>>>
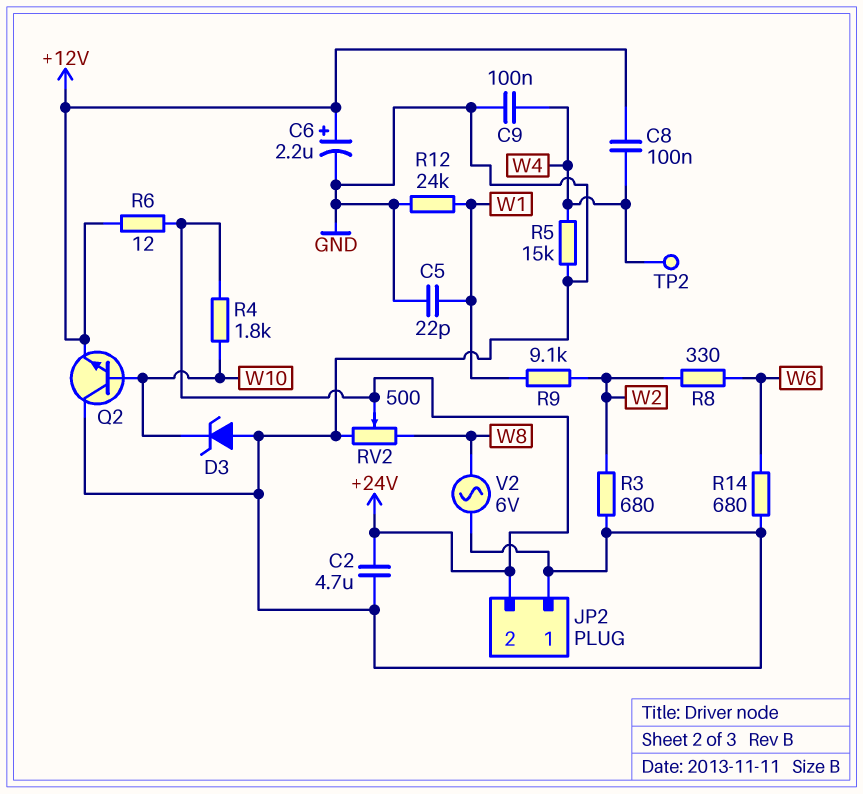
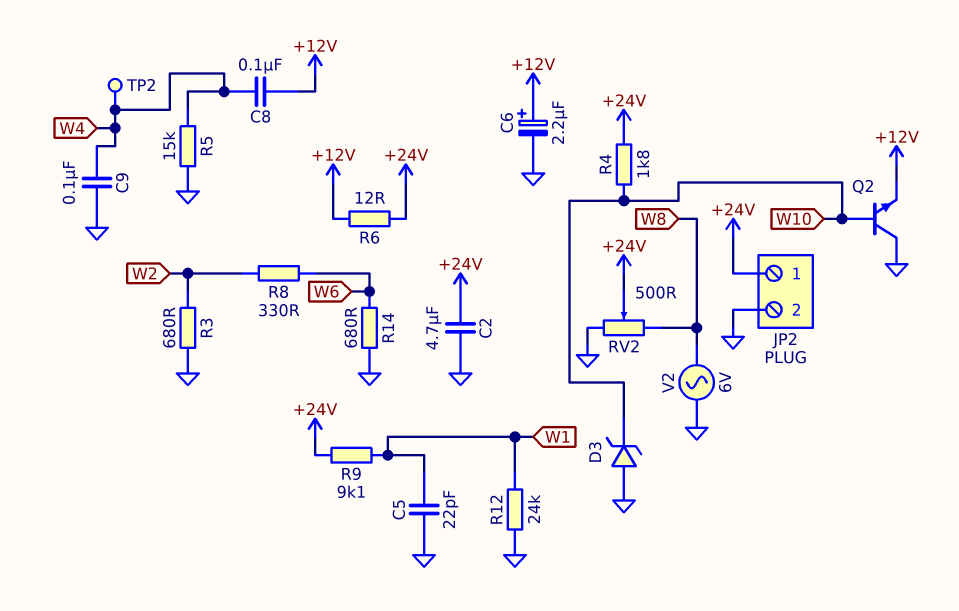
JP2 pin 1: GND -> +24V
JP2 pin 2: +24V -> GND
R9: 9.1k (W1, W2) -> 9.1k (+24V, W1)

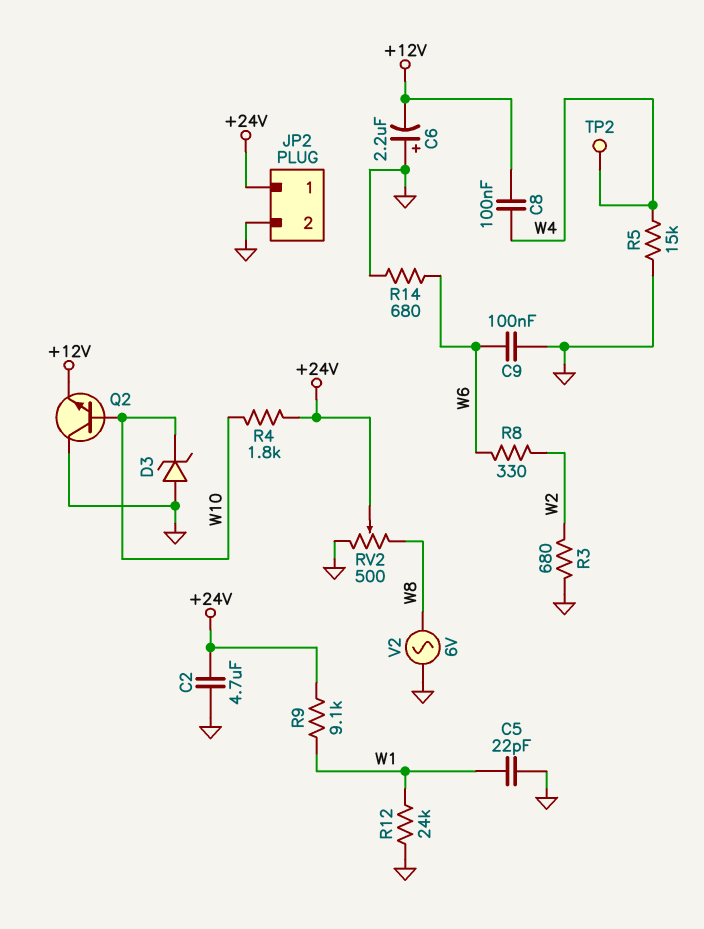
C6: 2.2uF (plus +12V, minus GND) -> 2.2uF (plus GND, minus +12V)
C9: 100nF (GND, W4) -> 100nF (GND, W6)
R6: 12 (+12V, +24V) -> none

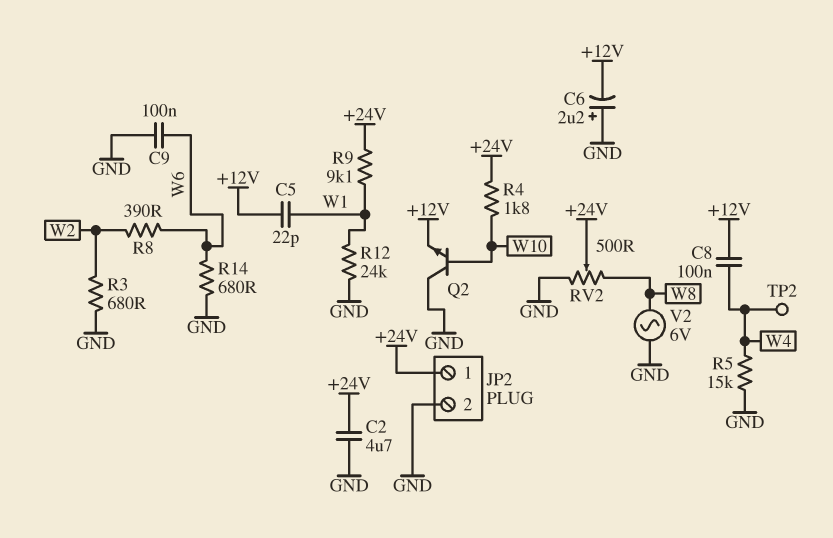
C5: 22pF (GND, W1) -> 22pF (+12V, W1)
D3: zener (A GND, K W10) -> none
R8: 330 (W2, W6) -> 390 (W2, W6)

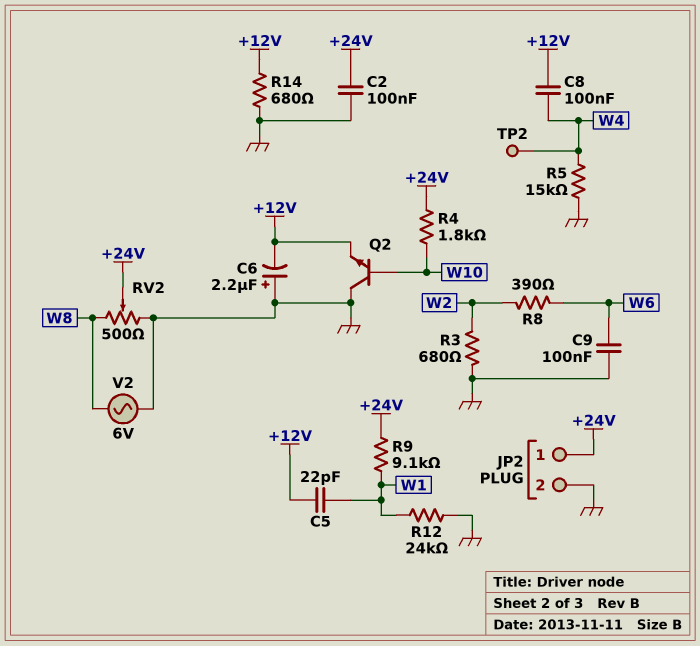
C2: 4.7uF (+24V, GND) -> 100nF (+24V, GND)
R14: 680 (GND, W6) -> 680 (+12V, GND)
<<<
>>>
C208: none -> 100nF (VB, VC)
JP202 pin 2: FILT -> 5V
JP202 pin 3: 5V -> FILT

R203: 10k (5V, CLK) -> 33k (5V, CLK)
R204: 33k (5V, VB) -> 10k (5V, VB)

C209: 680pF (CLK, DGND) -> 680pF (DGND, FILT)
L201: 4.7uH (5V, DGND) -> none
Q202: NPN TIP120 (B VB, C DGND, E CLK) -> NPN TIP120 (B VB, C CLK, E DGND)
<<<
>>>
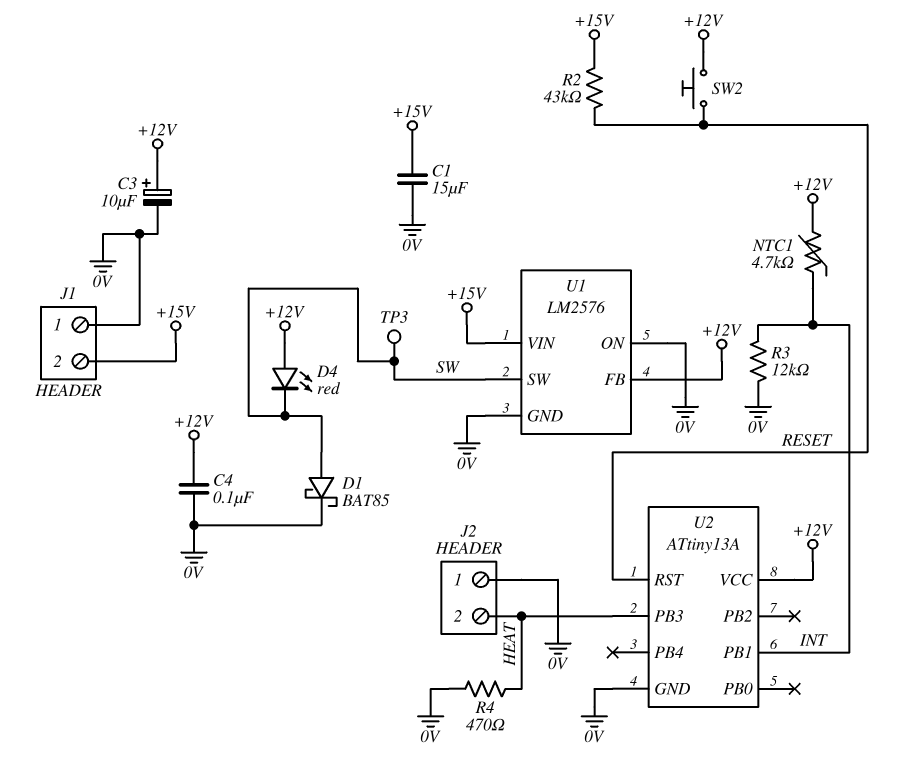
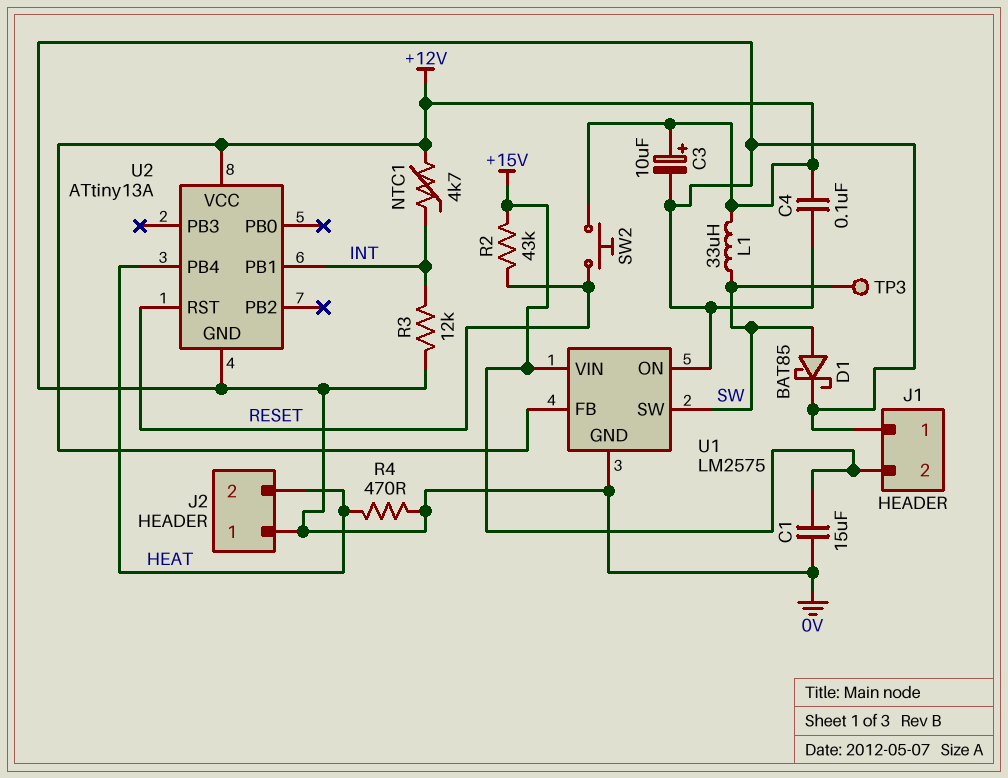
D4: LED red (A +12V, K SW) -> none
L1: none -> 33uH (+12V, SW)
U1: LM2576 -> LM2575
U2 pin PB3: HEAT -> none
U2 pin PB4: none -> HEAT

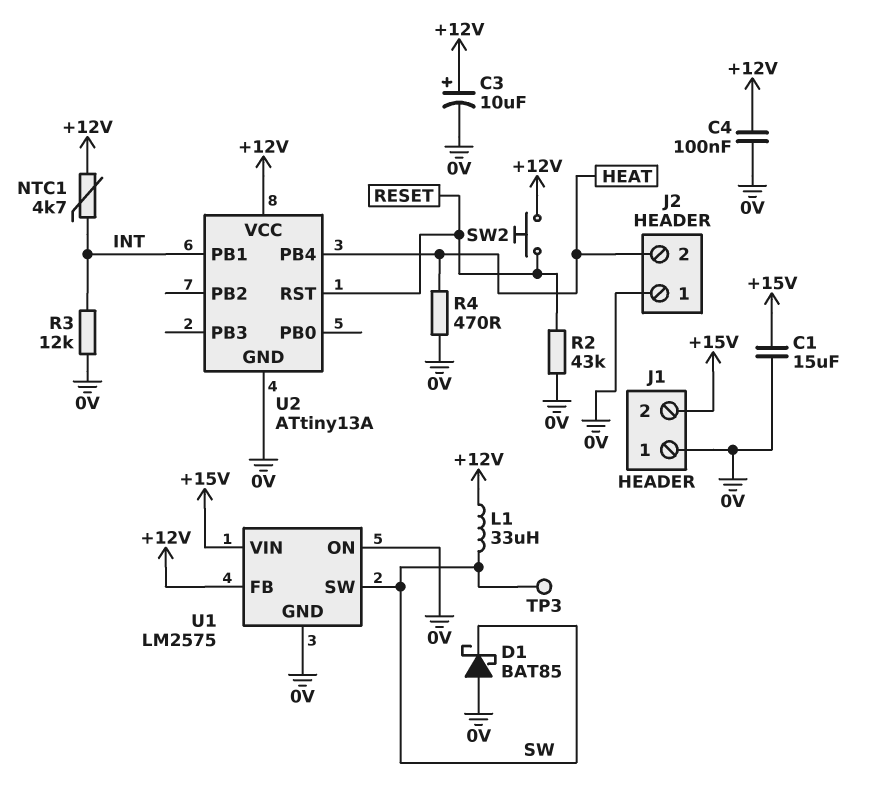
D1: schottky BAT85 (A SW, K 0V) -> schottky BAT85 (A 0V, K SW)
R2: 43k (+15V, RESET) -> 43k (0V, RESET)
<<<
Please give back exactly the lines of the listing above that run from the one containing "JP202 pin 2: FILT -> 5V" through the one containing "Q202: NPN TIP120", and only those.

JP202 pin 2: FILT -> 5V
JP202 pin 3: 5V -> FILT

R203: 10k (5V, CLK) -> 33k (5V, CLK)
R204: 33k (5V, VB) -> 10k (5V, VB)

C209: 680pF (CLK, DGND) -> 680pF (DGND, FILT)
L201: 4.7uH (5V, DGND) -> none
Q202: NPN TIP120 (B VB, C DGND, E CLK) -> NPN TIP120 (B VB, C CLK, E DGND)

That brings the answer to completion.